ABOUT THIS TASK -> Each record that follows should be duplicated exactly, except for its pictures.

━━ DATA ━━

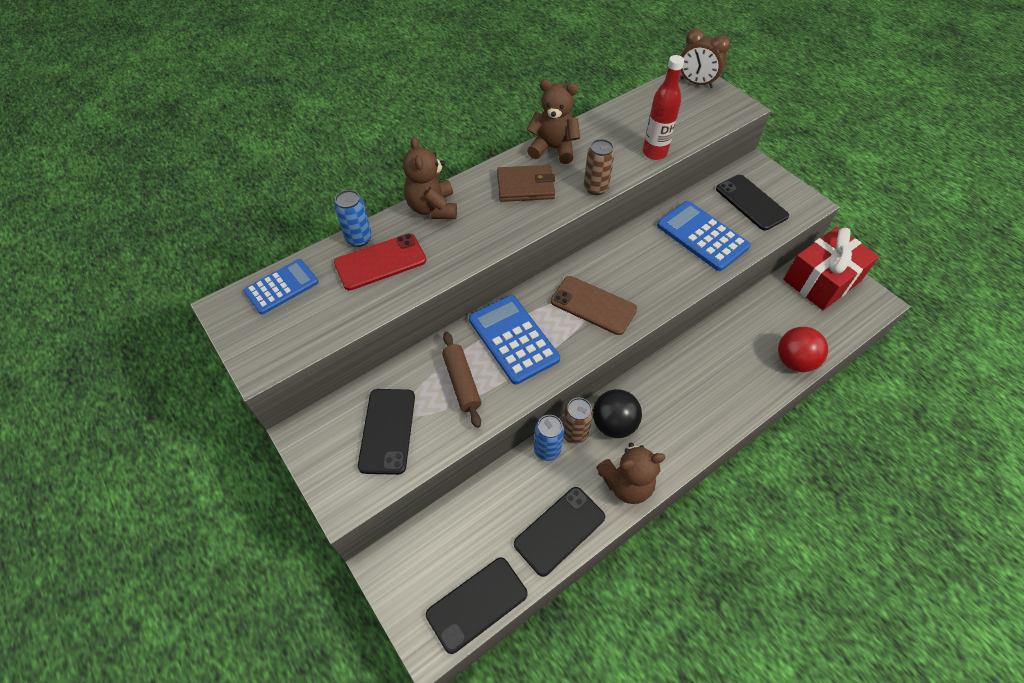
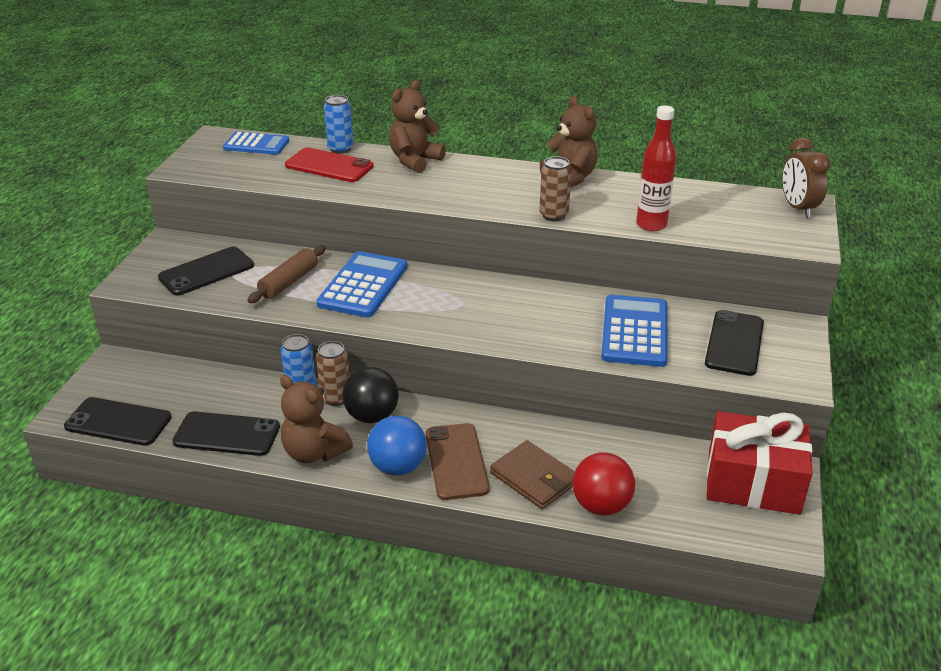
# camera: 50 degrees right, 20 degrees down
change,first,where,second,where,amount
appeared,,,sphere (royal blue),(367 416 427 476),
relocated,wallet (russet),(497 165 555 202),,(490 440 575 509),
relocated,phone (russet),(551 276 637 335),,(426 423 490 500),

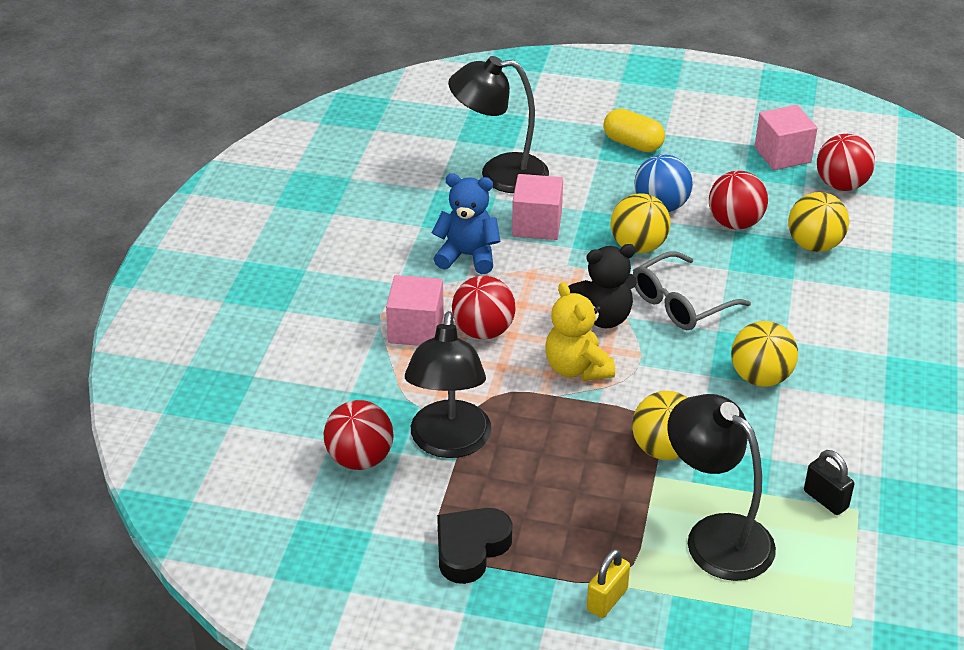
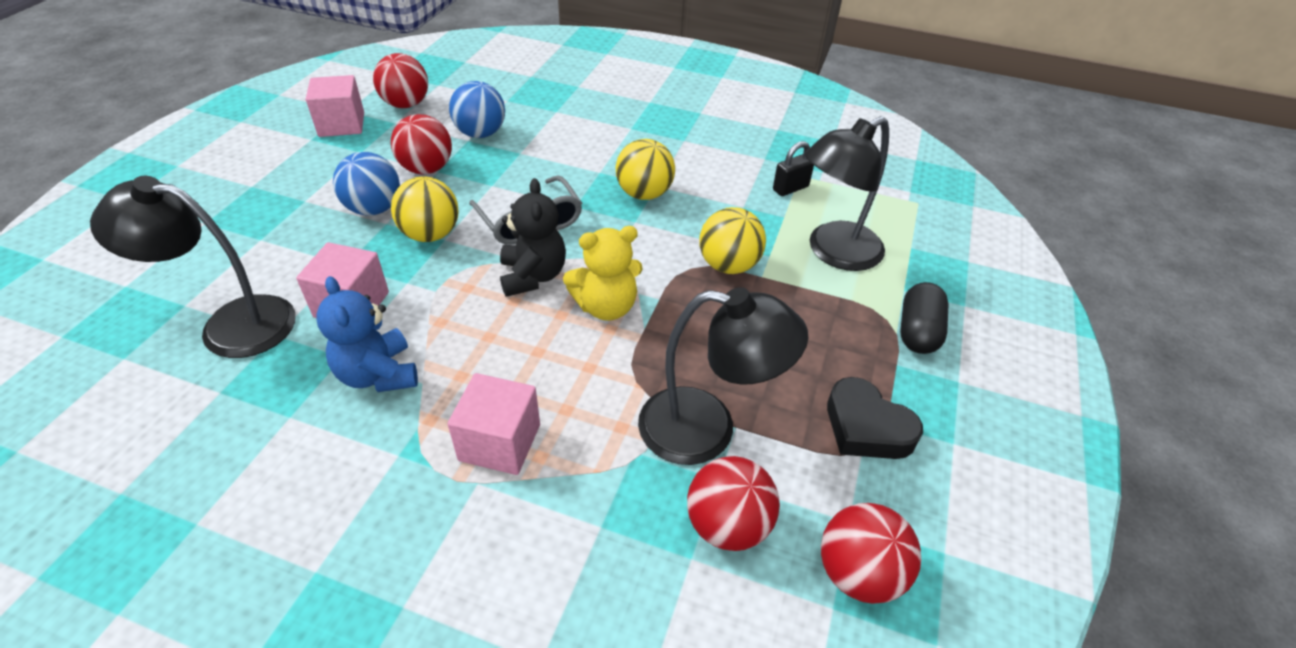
# camera: 85 degrees left, 5 degrees up
change,first,where,second,where,amount
missing,pill (golden),(603 109 665 152),,,
relocated,sphere (scarlet),(452 276 516 339),,(821 503 921 604),
exchanged,padlock (golden),(587 549 630 618),pill (jet-black),(900 282 949 354),
colour,sphere (golden),(788 192 849 252),sphere (royal blue),(449 81 505 138),
spun,teddy (royal blue),(432 174 501 274),,(316 276 418 392),45 degrees counterclockwise
spun,reading lamp (jet-black),(448 56 549 193),,(90 176 296 358),90 degrees clockwise

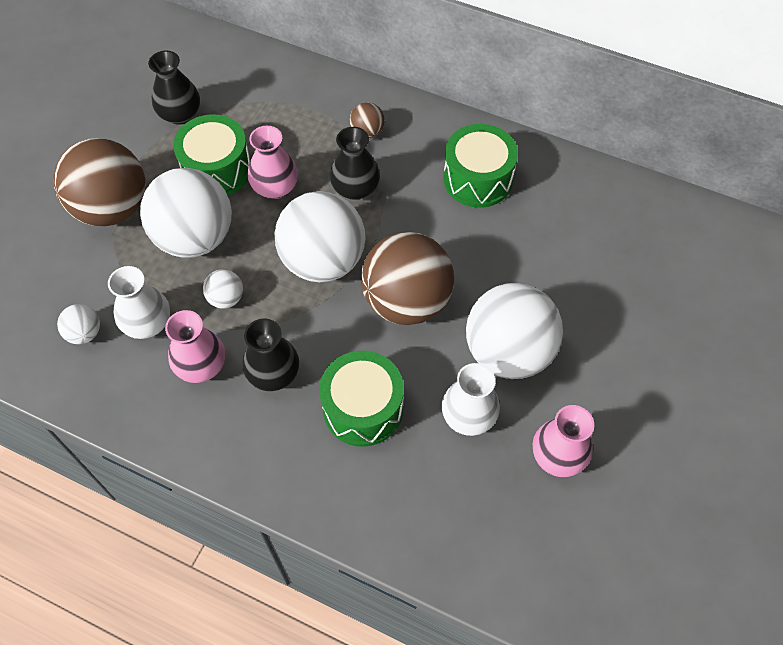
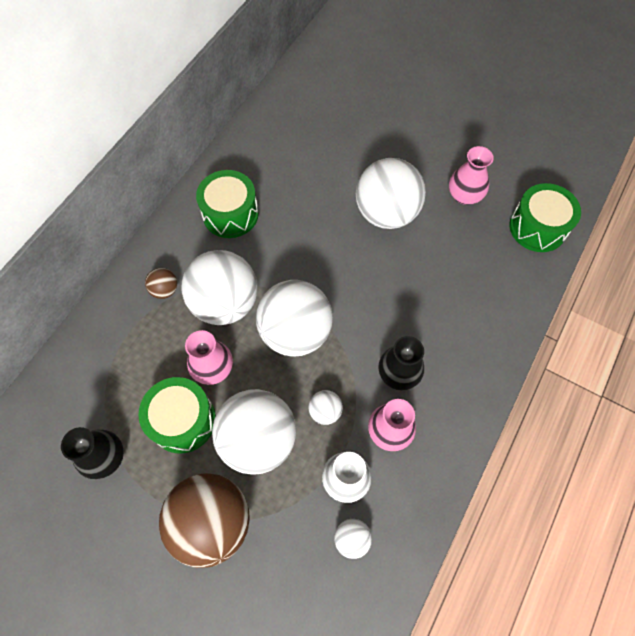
# camera: 85 degrees left, 5 degrees up
change,first,where,second,where,amount
missing,sphere (russet),(361 232 454 325),,,
missing,vase (snow-white),(442 363 500 436),,,
relocated,snare drum (green),(319 351 404 447),,(509 183 581 252),
exchanged,vase (jet-black),(330 127 380 200),sphere (snow-white),(182 250 258 325),

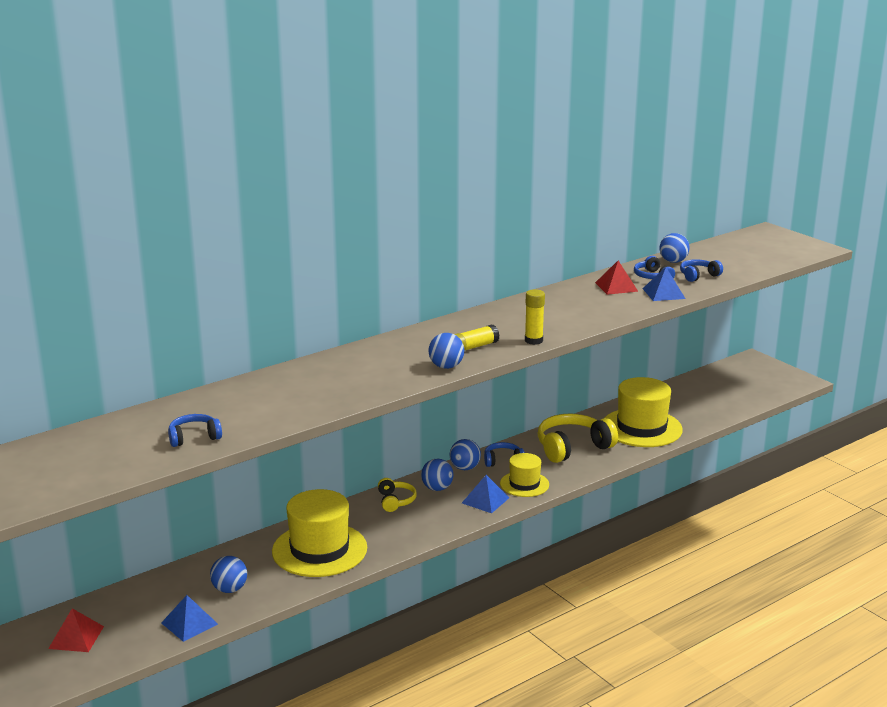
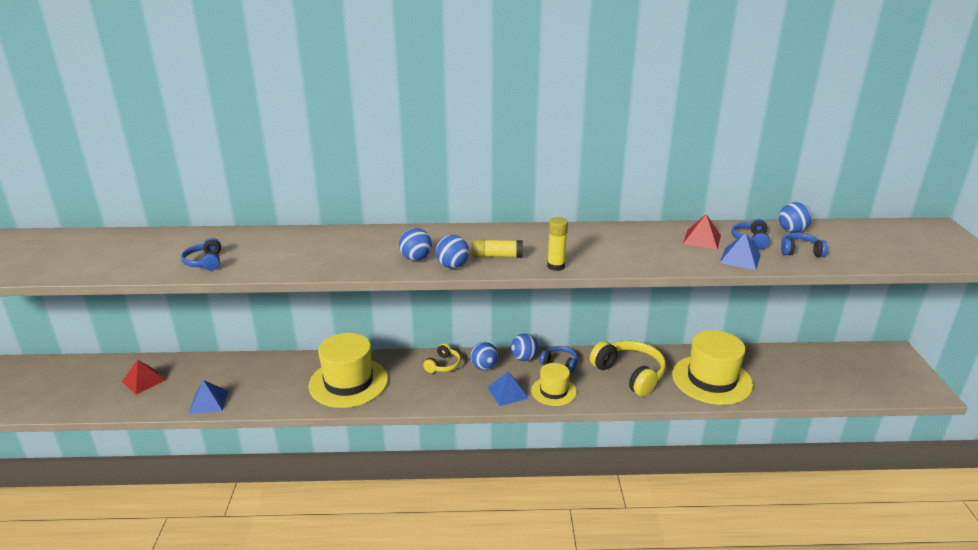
# camera: 35 degrees right, 5 degrees up
change,first,where,second,where,amount
relocated,sphere (royal blue),(210 556 247 593),,(399 228 432 261),
spun,over-ear headphones (royal blue),(168 414 222 447),,(181 238 221 270),120 degrees counterclockwise
spun,over-ear headphones (golden),(537 414 618 463),,(590 341 666 397),45 degrees clockwise

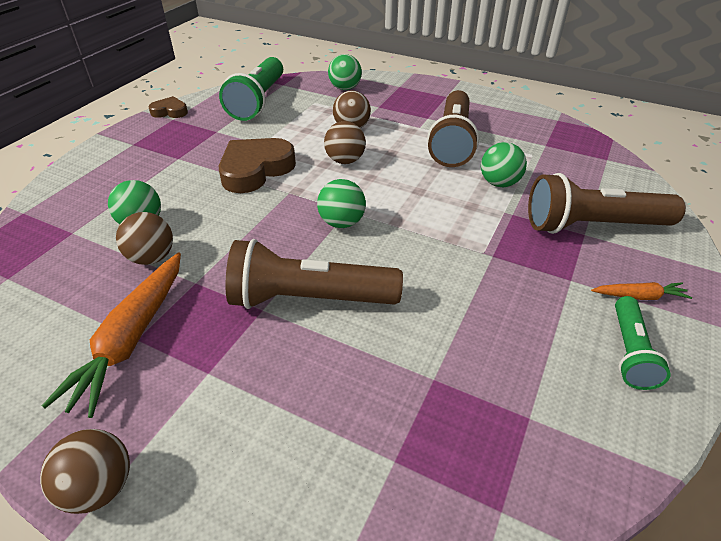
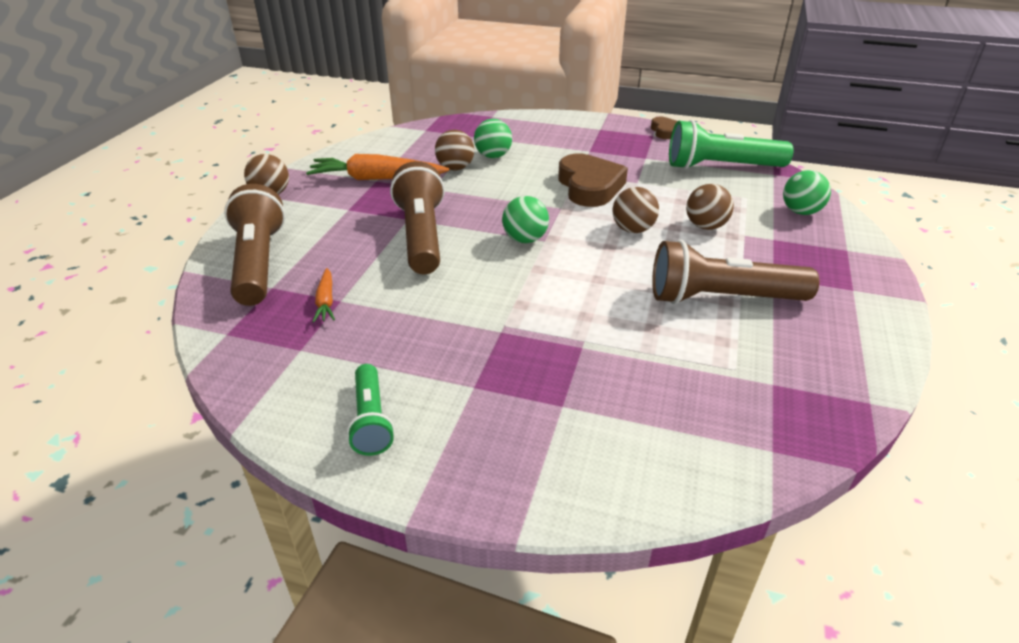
# camera: 80 degrees right, 5 degrees down
change,first,where,second,where,amount
missing,sphere (green),(481 142 527 187),,,
relocated,torch (russet),(528 173 686 234),,(224 184 285 306),
relocated,carrot (orange),(591 282 692 300),,(313 268 335 323),
spun,heart (russet),(219 138 296 193),,(558 154 628 207),45 degrees clockwise
spun,torch (green),(615 296 670 390),,(347 364 395 456),105 degrees counterclockwise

━━━

RESULT BELOW ->
# camera: 50 degrees right, 20 degrees down
change,first,where,second,where,amount
appeared,,,sphere (royal blue),(367 416 427 476),
relocated,wallet (russet),(497 165 555 202),,(490 440 575 509),
relocated,phone (russet),(551 276 637 335),,(426 423 490 500),

# camera: 85 degrees left, 5 degrees up
change,first,where,second,where,amount
missing,pill (golden),(603 109 665 152),,,
relocated,sphere (scarlet),(452 276 516 339),,(821 503 921 604),
exchanged,padlock (golden),(587 549 630 618),pill (jet-black),(900 282 949 354),
colour,sphere (golden),(788 192 849 252),sphere (royal blue),(449 81 505 138),
spun,teddy (royal blue),(432 174 501 274),,(316 276 418 392),45 degrees counterclockwise
spun,reading lamp (jet-black),(448 56 549 193),,(90 176 296 358),90 degrees clockwise

# camera: 85 degrees left, 5 degrees up
change,first,where,second,where,amount
missing,sphere (russet),(361 232 454 325),,,
missing,vase (snow-white),(442 363 500 436),,,
relocated,snare drum (green),(319 351 404 447),,(509 183 581 252),
exchanged,vase (jet-black),(330 127 380 200),sphere (snow-white),(182 250 258 325),

# camera: 35 degrees right, 5 degrees up
change,first,where,second,where,amount
relocated,sphere (royal blue),(210 556 247 593),,(399 228 432 261),
spun,over-ear headphones (royal blue),(168 414 222 447),,(181 238 221 270),120 degrees counterclockwise
spun,over-ear headphones (golden),(537 414 618 463),,(590 341 666 397),45 degrees clockwise

# camera: 80 degrees right, 5 degrees down
change,first,where,second,where,amount
missing,sphere (green),(481 142 527 187),,,
relocated,torch (russet),(528 173 686 234),,(224 184 285 306),
relocated,carrot (orange),(591 282 692 300),,(313 268 335 323),
spun,heart (russet),(219 138 296 193),,(558 154 628 207),45 degrees clockwise
spun,torch (green),(615 296 670 390),,(347 364 395 456),105 degrees counterclockwise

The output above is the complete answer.